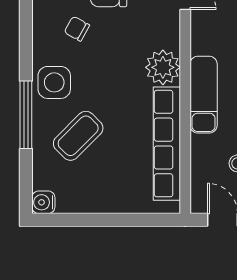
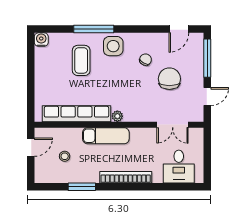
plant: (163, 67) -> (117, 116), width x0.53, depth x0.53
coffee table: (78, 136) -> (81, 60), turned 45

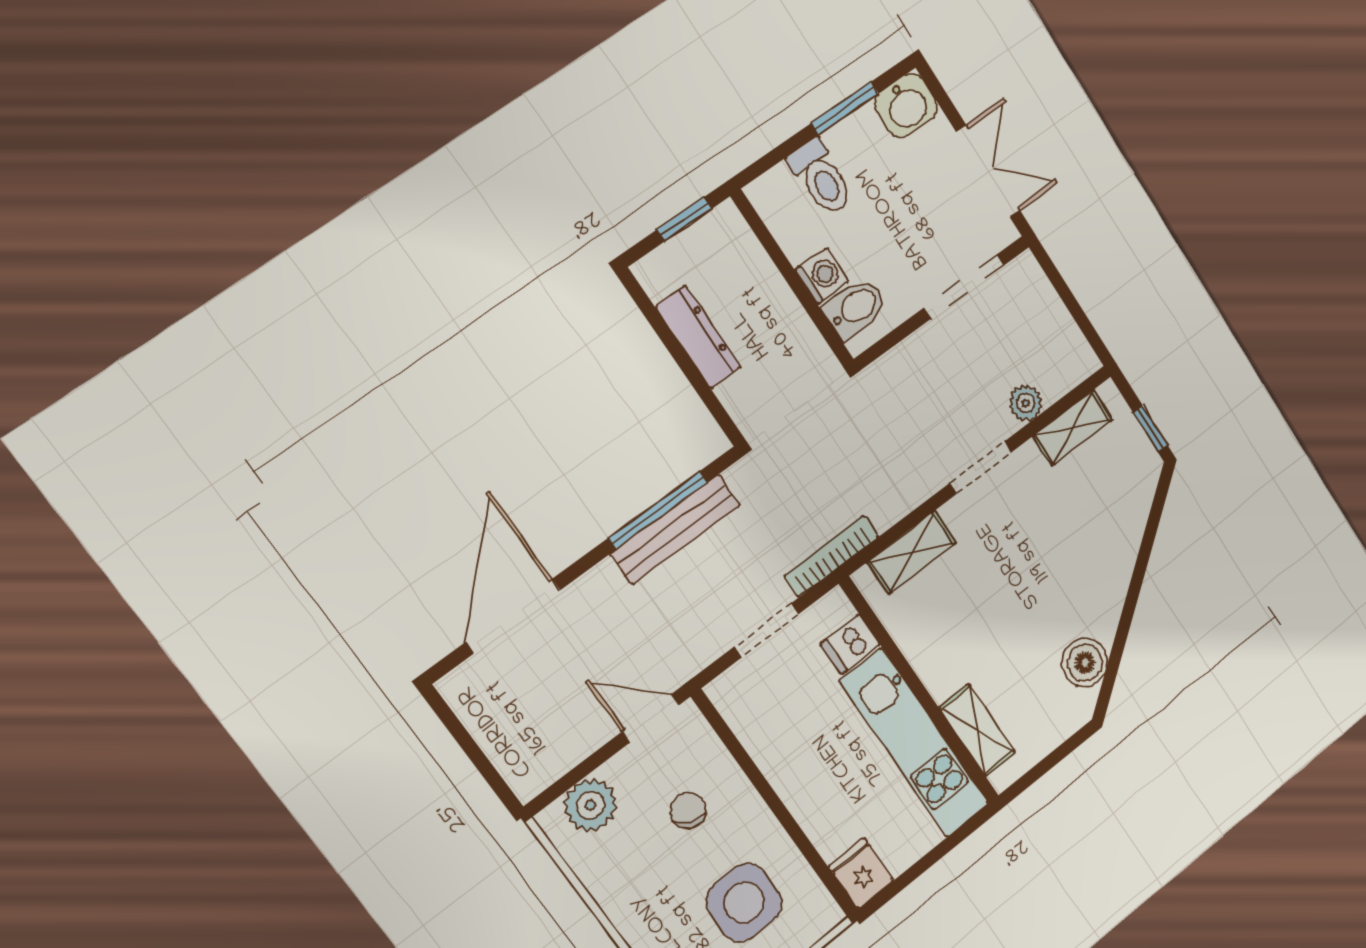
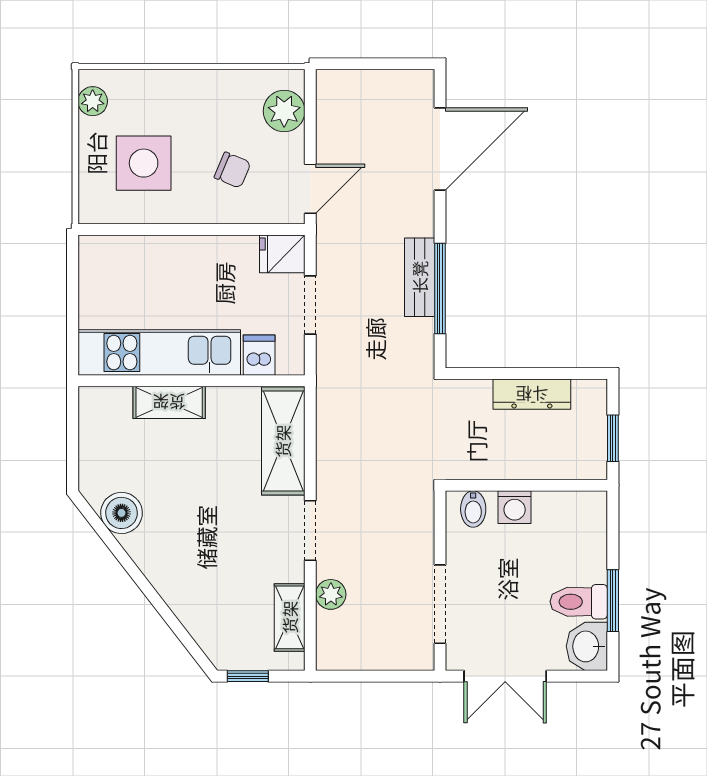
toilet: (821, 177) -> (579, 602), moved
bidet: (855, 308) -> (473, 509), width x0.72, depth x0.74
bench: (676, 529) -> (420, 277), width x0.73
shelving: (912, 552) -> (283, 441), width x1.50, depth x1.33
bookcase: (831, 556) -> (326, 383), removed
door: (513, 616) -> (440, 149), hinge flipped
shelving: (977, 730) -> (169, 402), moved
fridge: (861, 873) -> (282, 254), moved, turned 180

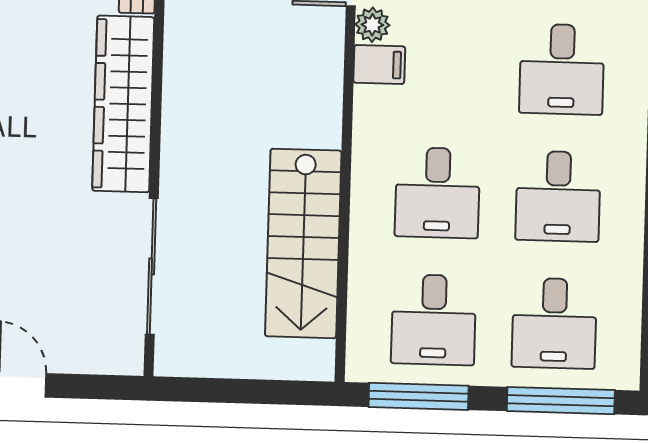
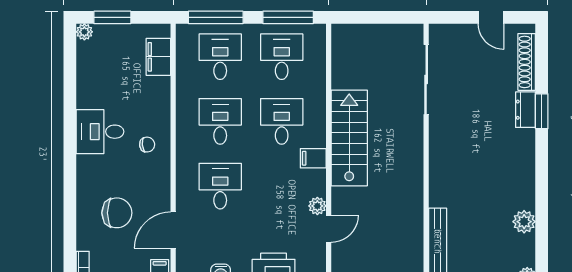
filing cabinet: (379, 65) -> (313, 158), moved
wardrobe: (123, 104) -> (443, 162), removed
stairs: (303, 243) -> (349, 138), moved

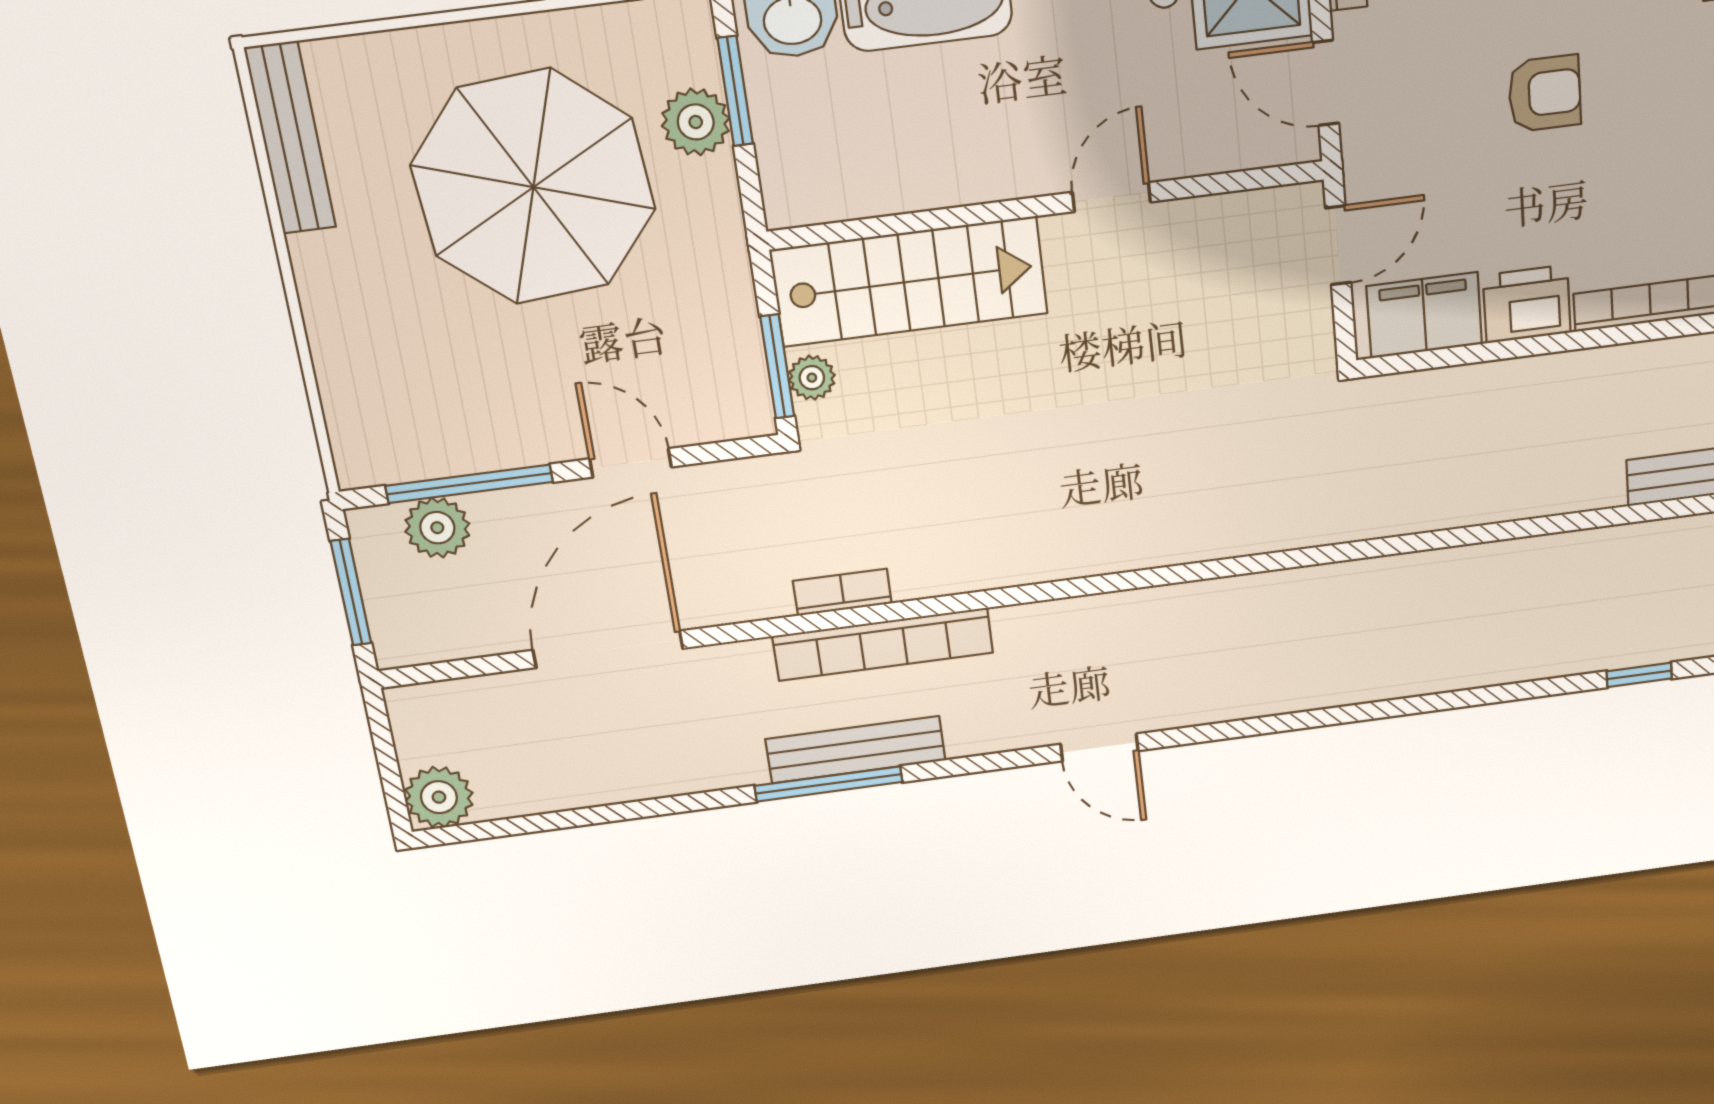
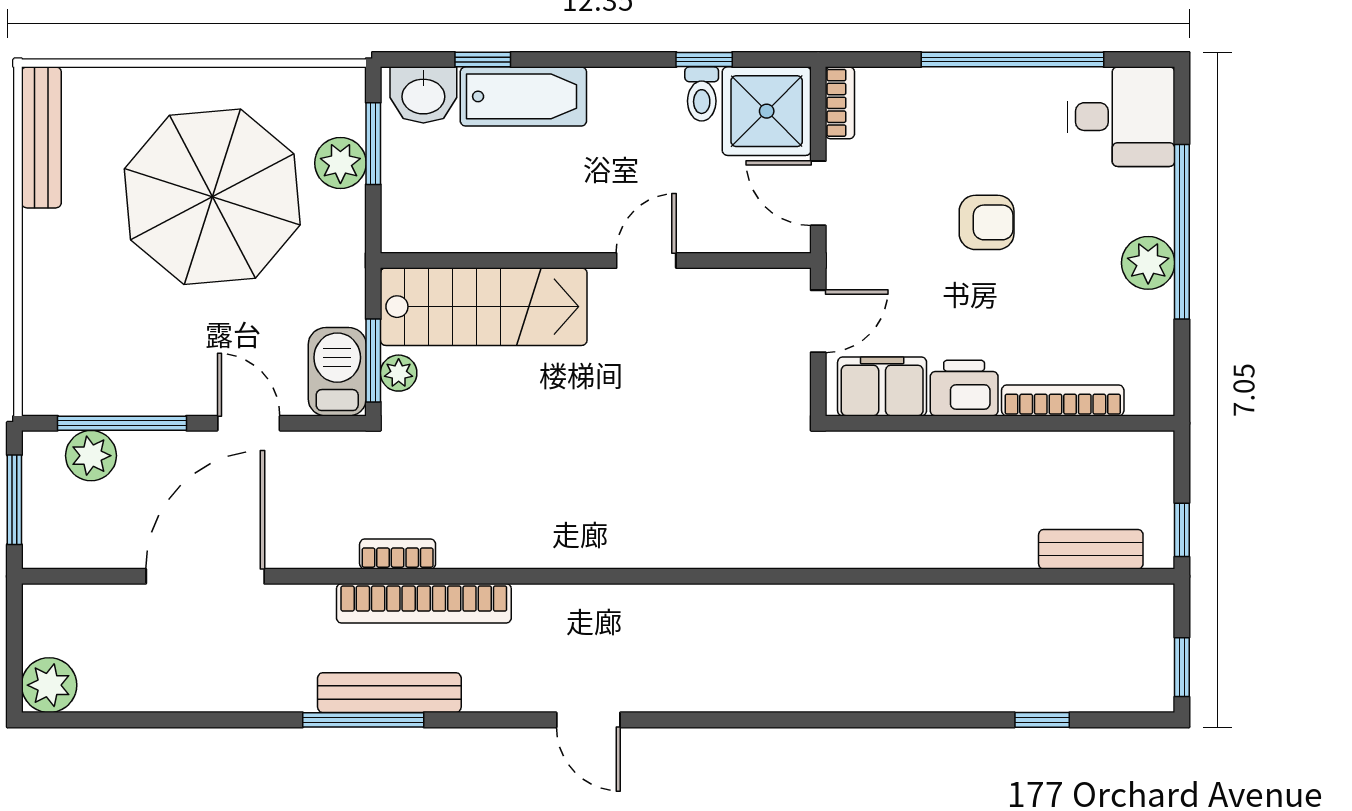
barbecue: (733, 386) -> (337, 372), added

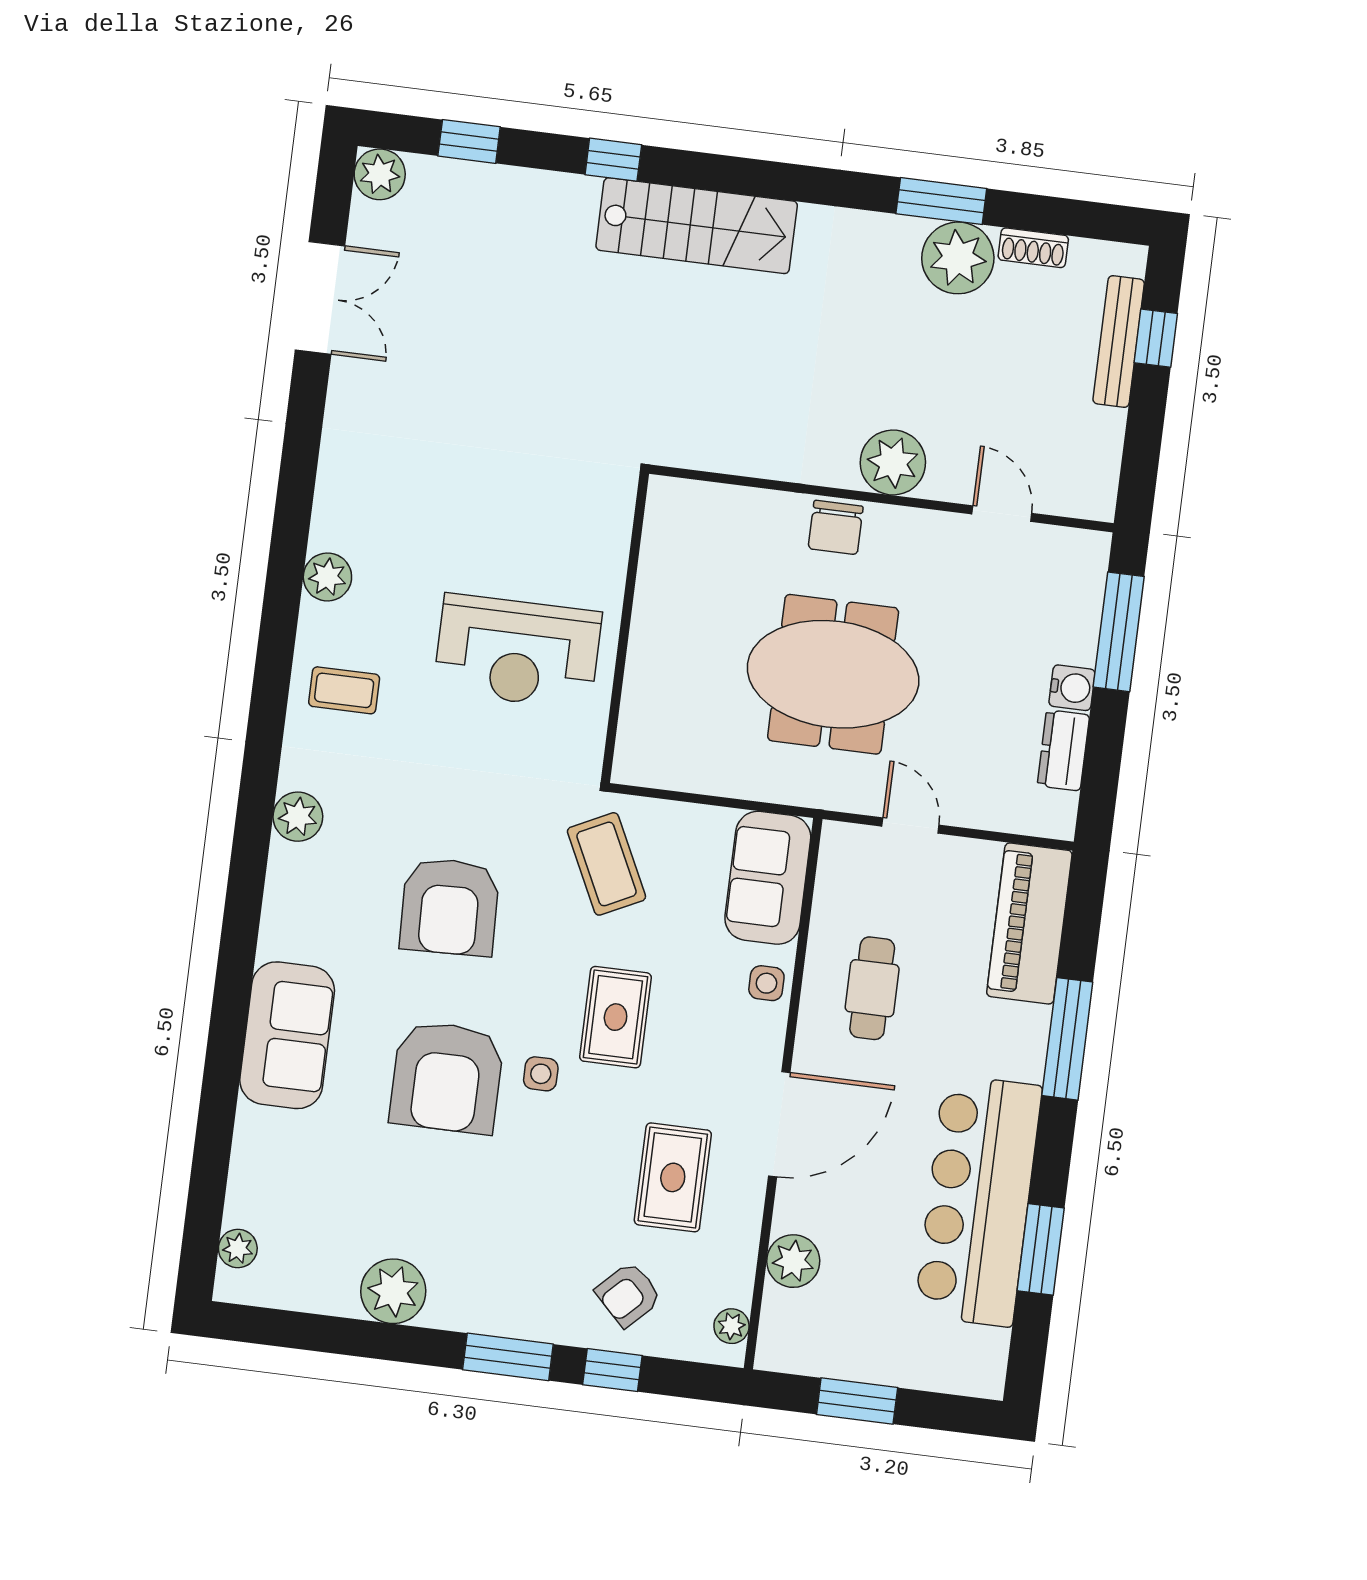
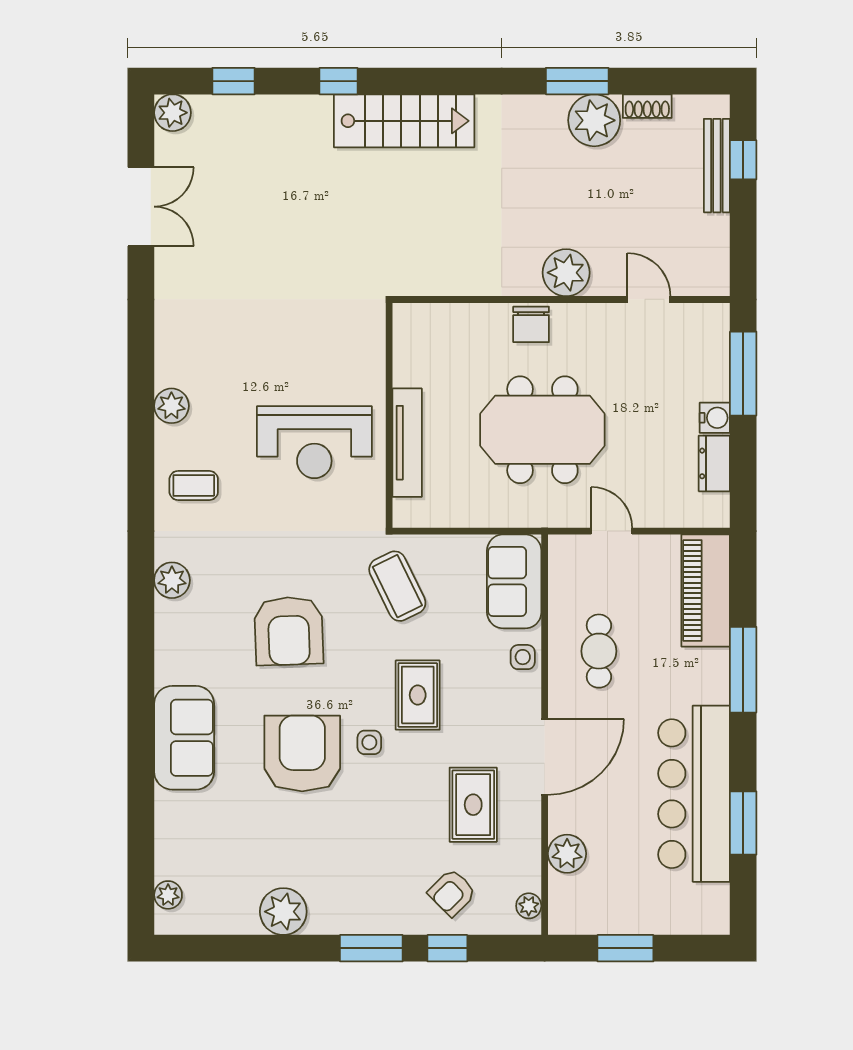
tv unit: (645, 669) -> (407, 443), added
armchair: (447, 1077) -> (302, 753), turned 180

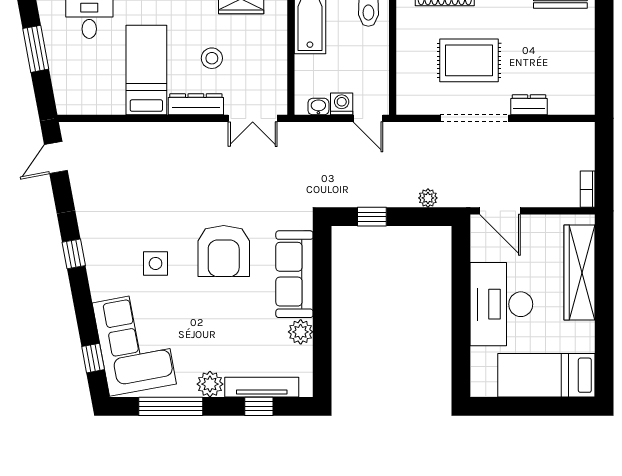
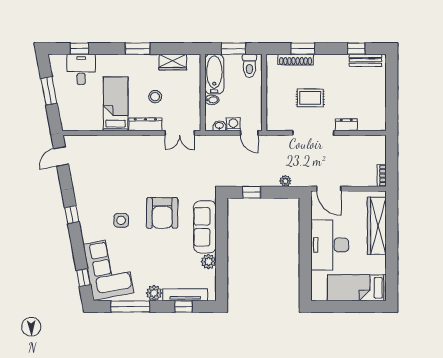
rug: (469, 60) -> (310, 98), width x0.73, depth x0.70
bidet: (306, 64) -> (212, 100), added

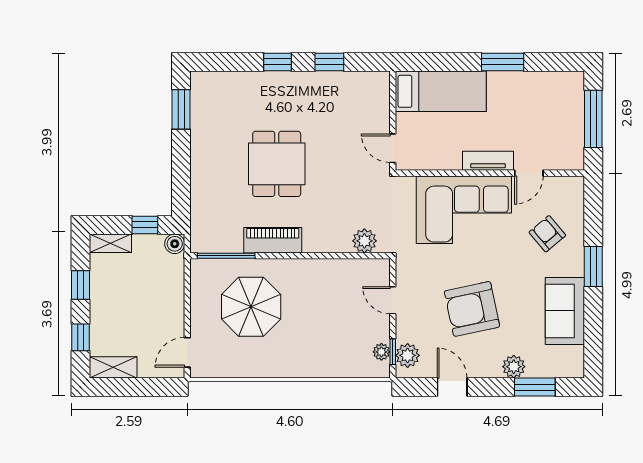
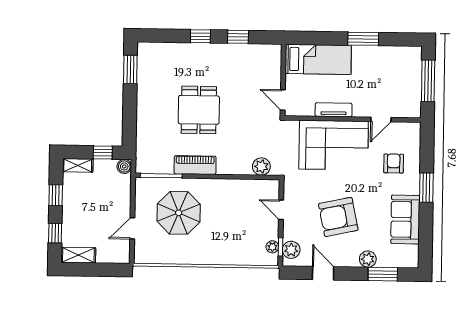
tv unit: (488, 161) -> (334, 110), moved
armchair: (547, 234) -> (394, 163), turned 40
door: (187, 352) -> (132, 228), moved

================

■ Exercise description ■
Pictures are not part of the copy. Output only the lines from the one with "armchair: (447, 1077)" through the final line of the records, exactly as given.

■ Task answer ■
armchair: (447, 1077) -> (302, 753), turned 180

rug: (469, 60) -> (310, 98), width x0.73, depth x0.70
bidet: (306, 64) -> (212, 100), added

tv unit: (488, 161) -> (334, 110), moved
armchair: (547, 234) -> (394, 163), turned 40
door: (187, 352) -> (132, 228), moved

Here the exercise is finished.